▶ _ACTION ITEM_: Each record below is to be copied exactly; the pictures are to be omitted.

(Synthetic shape transformation data)
--------------------

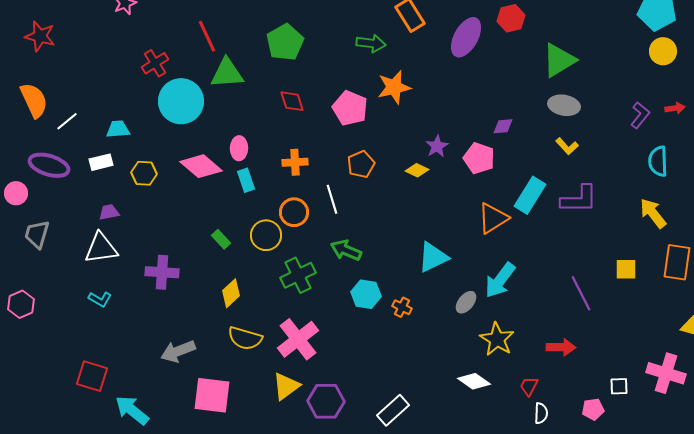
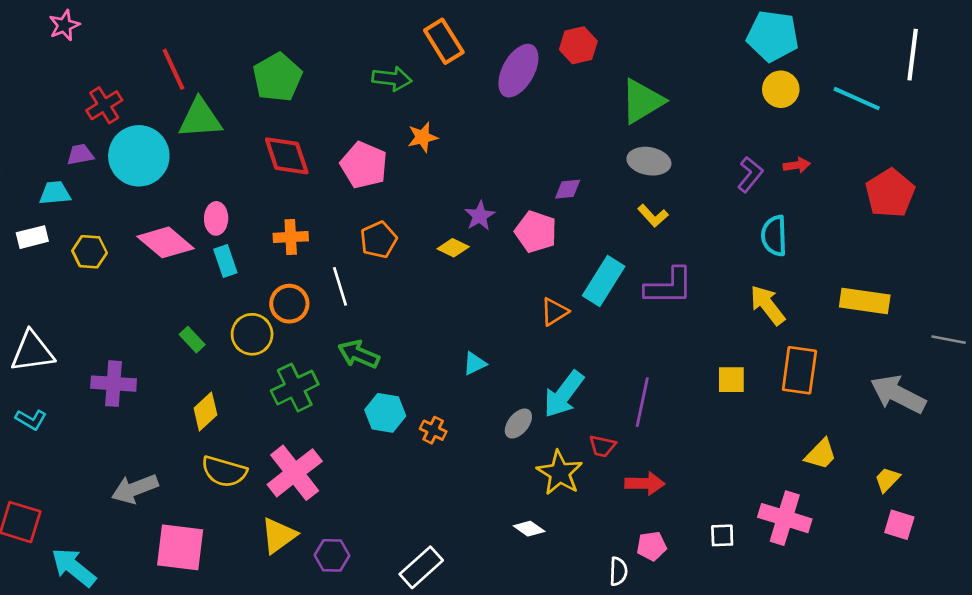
orange star: (394, 87) -> (423, 137), size x0.7
red diamond: (292, 101) -> (287, 156), size x1.4
purple trapezoid: (109, 212) -> (80, 154), moved
orange triangle: (493, 218) -> (554, 312), size x0.7
cyan triangle: (433, 257) -> (474, 364), size x0.6
purple line: (581, 293) -> (642, 402), moved, turned 39
white diamond: (474, 381) -> (529, 529), size x0.7
red trapezoid: (529, 386) -> (602, 446), moved, turned -105
purple hexagon: (326, 401) -> (332, 555), size x0.7
pink pentagon: (593, 409) -> (652, 546), moved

--------------------

▶ _FINISHED EXERCISE_:
orange star: (394, 87) -> (423, 137), size x0.7
red diamond: (292, 101) -> (287, 156), size x1.4
purple trapezoid: (109, 212) -> (80, 154), moved
orange triangle: (493, 218) -> (554, 312), size x0.7
cyan triangle: (433, 257) -> (474, 364), size x0.6
purple line: (581, 293) -> (642, 402), moved, turned 39
white diamond: (474, 381) -> (529, 529), size x0.7
red trapezoid: (529, 386) -> (602, 446), moved, turned -105
purple hexagon: (326, 401) -> (332, 555), size x0.7
pink pentagon: (593, 409) -> (652, 546), moved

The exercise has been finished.